#### [WHAT YOU HAVE TO DO]
Down to the last line, retype the records below exactly and skip the pictures.

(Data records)
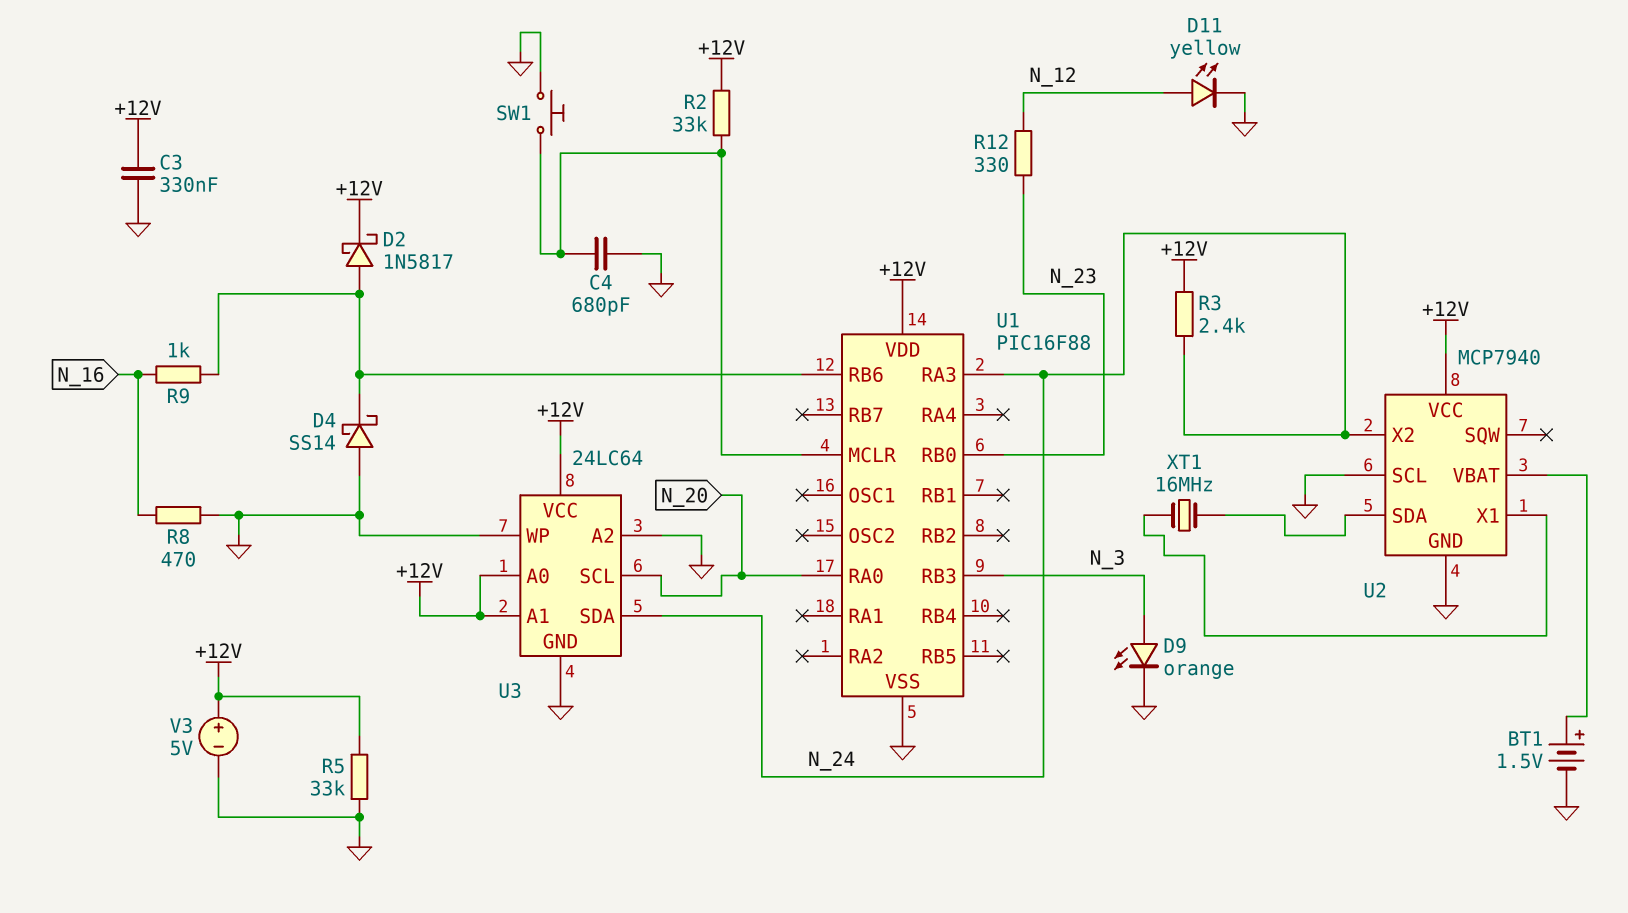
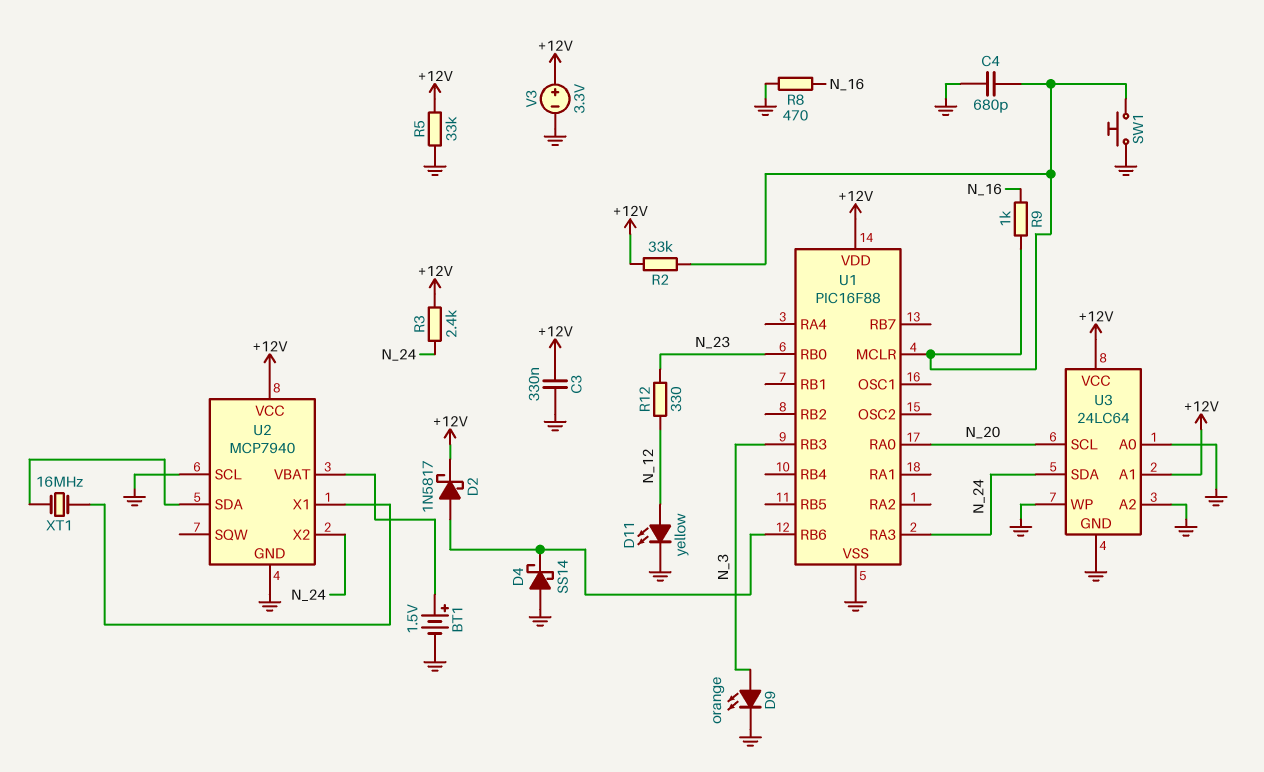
R9: 1k (N_16, U1/RB6) -> 1k (N_16, U1/MCLR)
U3 pin A0: +12V -> GND
V3: 5V (plus +12V, minus GND) -> 3.3V (plus +12V, minus GND)

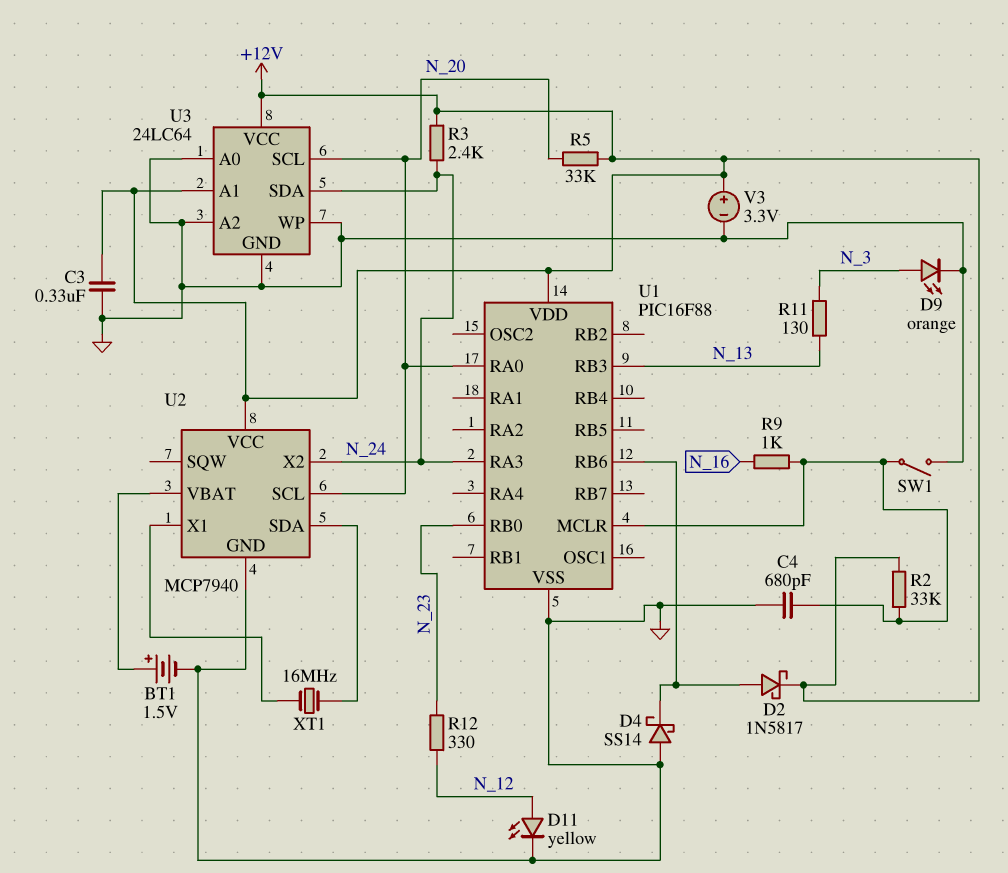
R5: 33k (+12V, GND) -> 33k (+12V, N_20)
R8: 470 (GND, N_16) -> none
R11: none -> 130 (N_3, N_13)
SW1: button (GND, U1/MCLR) -> switch (GND, U1/MCLR)
U1 pin RB3: N_3 -> N_13
U2 pin SCL: GND -> N_20

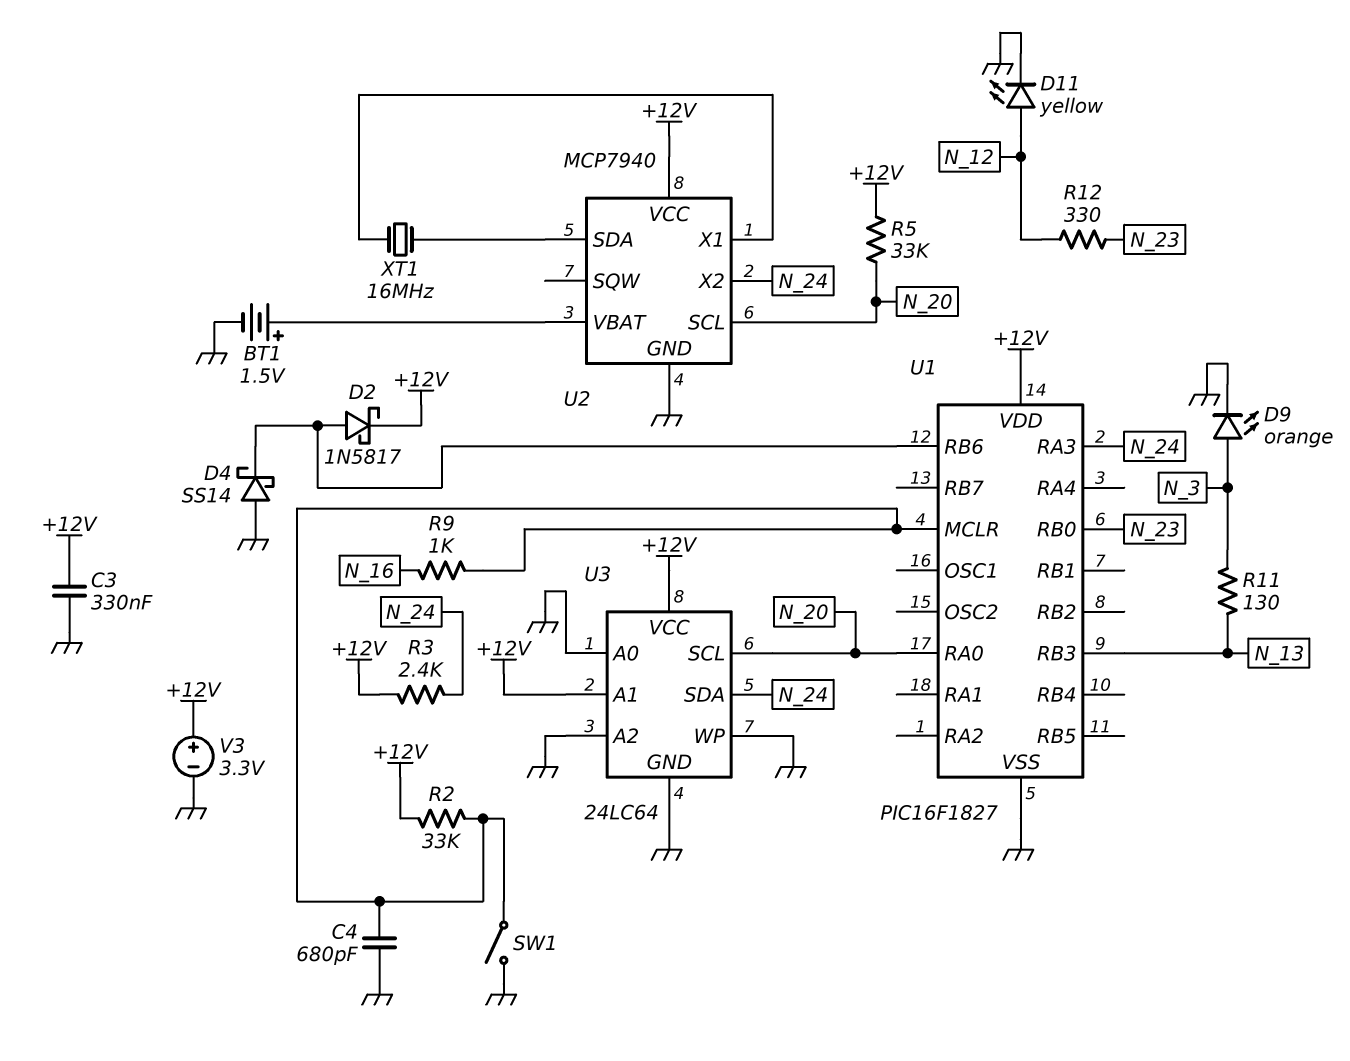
U1: PIC16F88 -> PIC16F1827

#### [ANSWER TO THIS TASK]
R9: 1k (N_16, U1/RB6) -> 1k (N_16, U1/MCLR)
U3 pin A0: +12V -> GND
V3: 5V (plus +12V, minus GND) -> 3.3V (plus +12V, minus GND)

R5: 33k (+12V, GND) -> 33k (+12V, N_20)
R8: 470 (GND, N_16) -> none
R11: none -> 130 (N_3, N_13)
SW1: button (GND, U1/MCLR) -> switch (GND, U1/MCLR)
U1 pin RB3: N_3 -> N_13
U2 pin SCL: GND -> N_20

U1: PIC16F88 -> PIC16F1827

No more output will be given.